WHAT IS EXPECTED>
Nothing before the line containing "(112, 329) = (482, 550): none -> black teapot" should appear; please restate that line and every later line word for word through the end of the listing.

COLLECTED MATERIAL>
------------------------------------------------

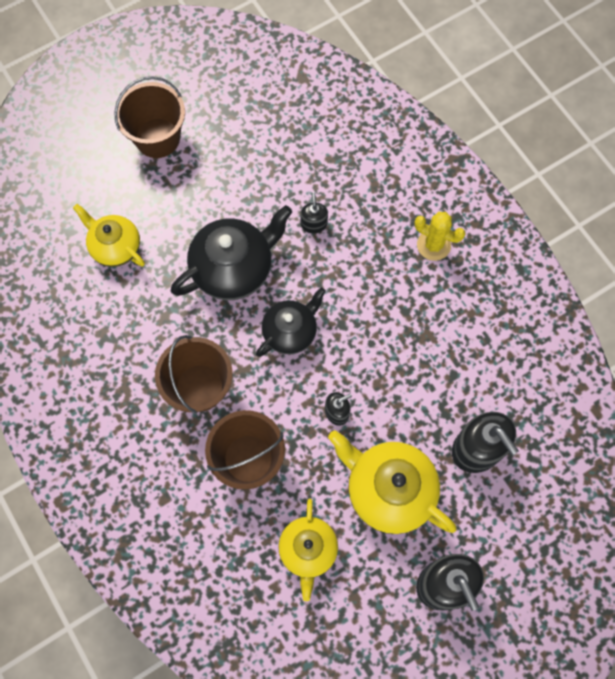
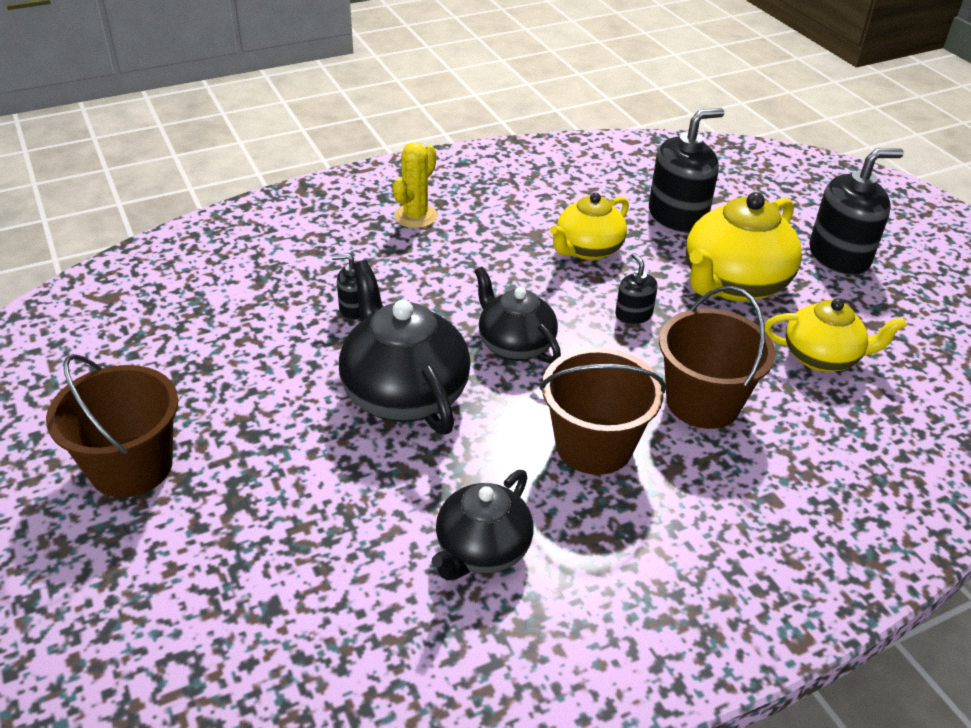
camera: 85 degrees left, 30 degrees down
(112, 329) = (482, 550): none -> black teapot
(115, 247) = (325, 538): yellow teapot -> yellow teapot (587, 250)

------------------------------------------------

YOUR SOLUTION>
(112, 329) = (482, 550): none -> black teapot
(115, 247) = (325, 538): yellow teapot -> yellow teapot (587, 250)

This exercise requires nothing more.